Repeat the following lines exactly and nothing else: the line containing "C3: none -> 470nF (GND, VLOAD)" and each line after it through the end of the listing.

···

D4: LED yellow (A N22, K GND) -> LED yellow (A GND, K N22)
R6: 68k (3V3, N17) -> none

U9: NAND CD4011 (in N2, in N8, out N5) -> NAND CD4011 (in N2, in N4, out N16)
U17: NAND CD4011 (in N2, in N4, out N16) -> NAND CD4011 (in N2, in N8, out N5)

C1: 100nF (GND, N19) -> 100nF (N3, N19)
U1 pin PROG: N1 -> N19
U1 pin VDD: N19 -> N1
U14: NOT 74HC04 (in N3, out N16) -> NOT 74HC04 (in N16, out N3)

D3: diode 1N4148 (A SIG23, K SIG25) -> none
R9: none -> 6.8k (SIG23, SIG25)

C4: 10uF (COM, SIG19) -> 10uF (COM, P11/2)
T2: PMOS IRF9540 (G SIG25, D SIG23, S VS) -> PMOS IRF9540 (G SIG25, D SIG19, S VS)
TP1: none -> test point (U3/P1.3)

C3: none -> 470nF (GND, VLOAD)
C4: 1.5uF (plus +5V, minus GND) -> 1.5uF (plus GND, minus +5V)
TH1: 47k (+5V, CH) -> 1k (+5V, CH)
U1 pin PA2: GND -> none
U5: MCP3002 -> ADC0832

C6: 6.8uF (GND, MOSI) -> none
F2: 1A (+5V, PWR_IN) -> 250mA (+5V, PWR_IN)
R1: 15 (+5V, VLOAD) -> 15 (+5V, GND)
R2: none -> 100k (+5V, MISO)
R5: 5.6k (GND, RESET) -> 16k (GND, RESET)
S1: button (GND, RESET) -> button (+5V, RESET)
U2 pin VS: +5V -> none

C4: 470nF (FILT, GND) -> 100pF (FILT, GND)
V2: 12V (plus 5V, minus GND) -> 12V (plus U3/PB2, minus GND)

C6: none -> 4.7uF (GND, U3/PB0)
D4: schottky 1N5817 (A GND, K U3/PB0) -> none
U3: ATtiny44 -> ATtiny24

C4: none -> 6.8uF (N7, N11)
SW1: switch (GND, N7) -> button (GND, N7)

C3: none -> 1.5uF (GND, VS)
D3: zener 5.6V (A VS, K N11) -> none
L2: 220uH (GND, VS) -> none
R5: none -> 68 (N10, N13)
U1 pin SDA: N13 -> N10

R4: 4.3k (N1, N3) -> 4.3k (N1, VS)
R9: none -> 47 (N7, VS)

···

Your response:
C3: none -> 470nF (GND, VLOAD)
C4: 1.5uF (plus +5V, minus GND) -> 1.5uF (plus GND, minus +5V)
TH1: 47k (+5V, CH) -> 1k (+5V, CH)
U1 pin PA2: GND -> none
U5: MCP3002 -> ADC0832

C6: 6.8uF (GND, MOSI) -> none
F2: 1A (+5V, PWR_IN) -> 250mA (+5V, PWR_IN)
R1: 15 (+5V, VLOAD) -> 15 (+5V, GND)
R2: none -> 100k (+5V, MISO)
R5: 5.6k (GND, RESET) -> 16k (GND, RESET)
S1: button (GND, RESET) -> button (+5V, RESET)
U2 pin VS: +5V -> none

C4: 470nF (FILT, GND) -> 100pF (FILT, GND)
V2: 12V (plus 5V, minus GND) -> 12V (plus U3/PB2, minus GND)

C6: none -> 4.7uF (GND, U3/PB0)
D4: schottky 1N5817 (A GND, K U3/PB0) -> none
U3: ATtiny44 -> ATtiny24

C4: none -> 6.8uF (N7, N11)
SW1: switch (GND, N7) -> button (GND, N7)

C3: none -> 1.5uF (GND, VS)
D3: zener 5.6V (A VS, K N11) -> none
L2: 220uH (GND, VS) -> none
R5: none -> 68 (N10, N13)
U1 pin SDA: N13 -> N10

R4: 4.3k (N1, N3) -> 4.3k (N1, VS)
R9: none -> 47 (N7, VS)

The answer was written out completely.